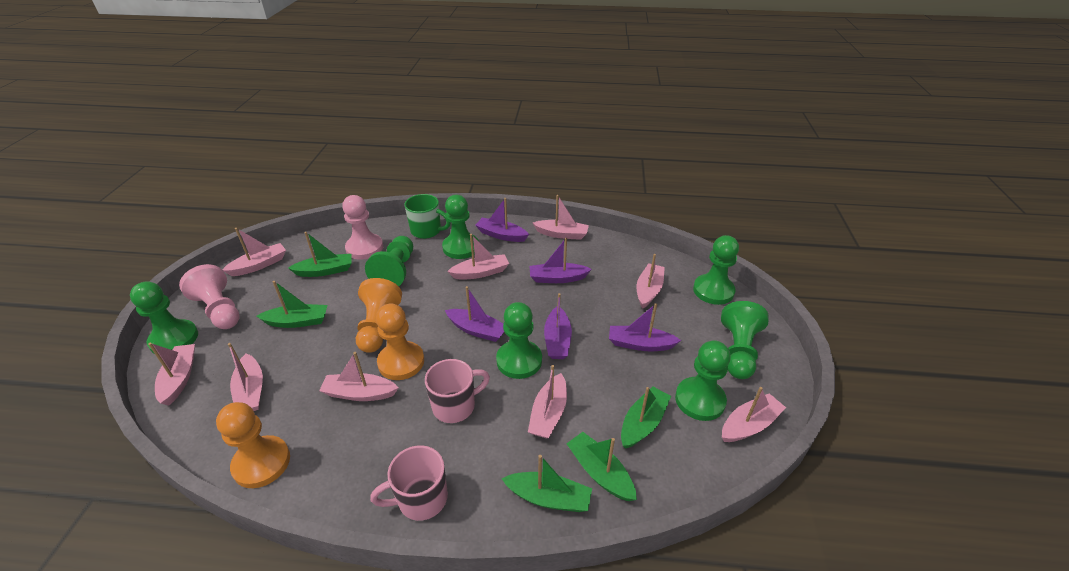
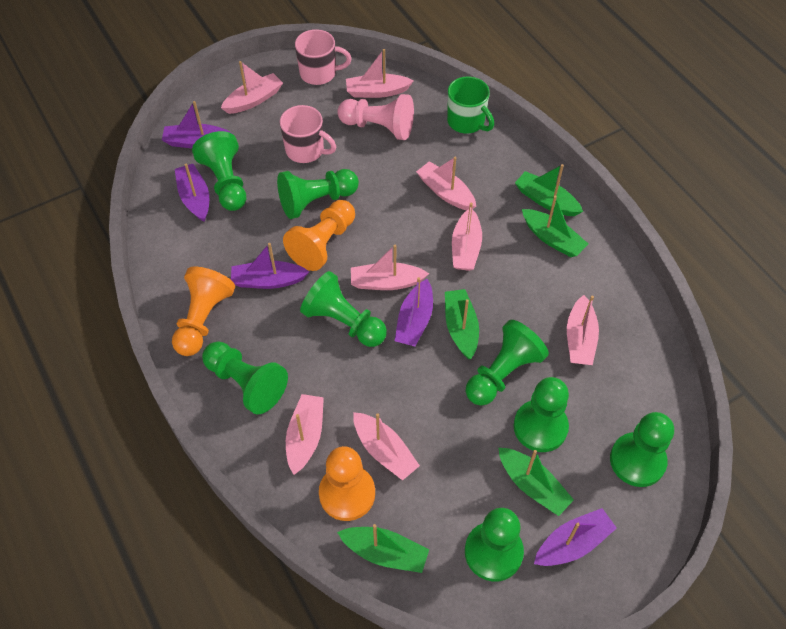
green pawn: 7 -> 8
pink boat: 9 -> 8
pink pawn: 2 -> 1

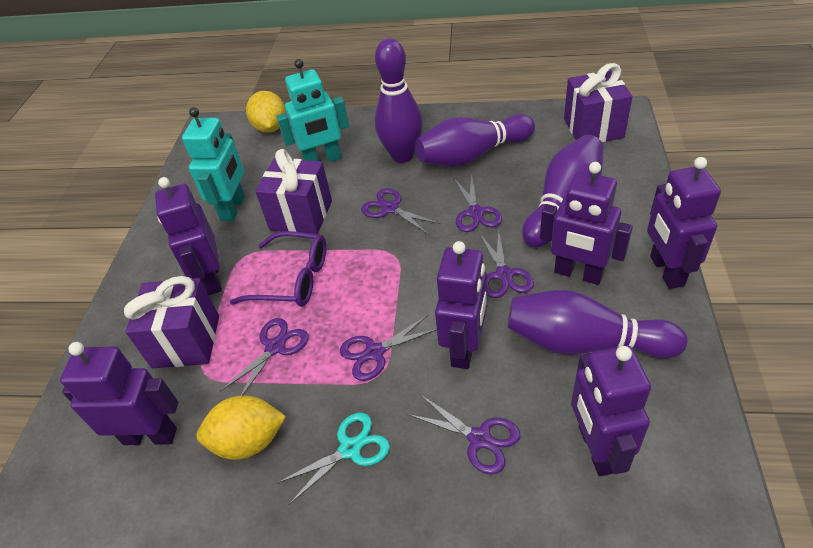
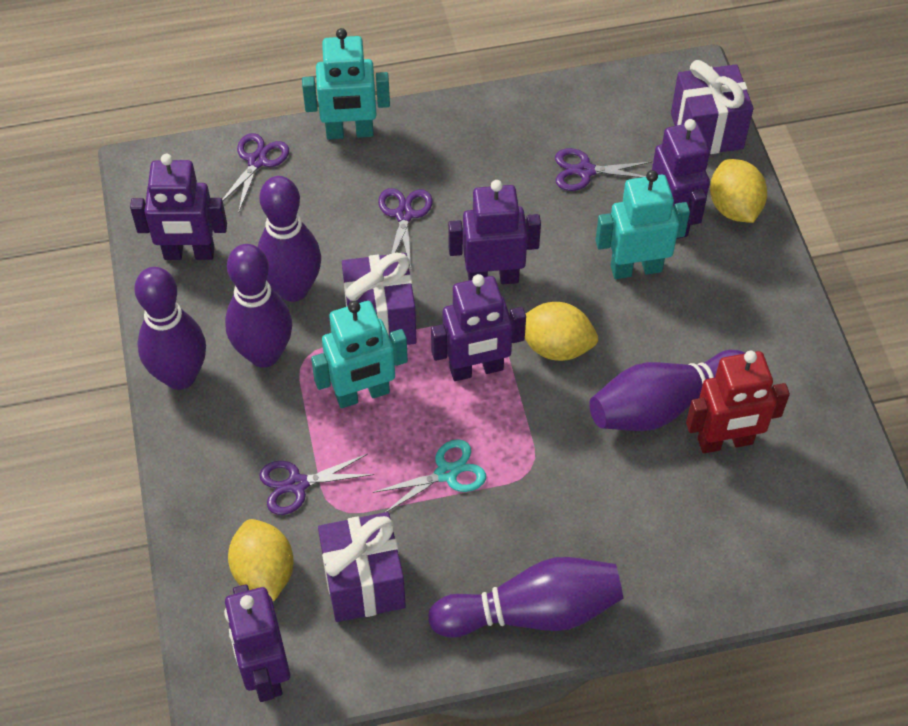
purple bowling pin: 4 -> 5
purple glasses: 1 -> 0
purple robot: 6 -> 5
purple scissors: 6 -> 4
red robot: 0 -> 1
turquoise robot: 2 -> 3
yellow lemon: 2 -> 3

PROBLEM TO SOLVE:
Although the records above contain pictures, output every line exactly and leave the pictures out.

EXERCISE RESPONSE:
green pawn: 7 -> 8
pink boat: 9 -> 8
pink pawn: 2 -> 1

purple bowling pin: 4 -> 5
purple glasses: 1 -> 0
purple robot: 6 -> 5
purple scissors: 6 -> 4
red robot: 0 -> 1
turquoise robot: 2 -> 3
yellow lemon: 2 -> 3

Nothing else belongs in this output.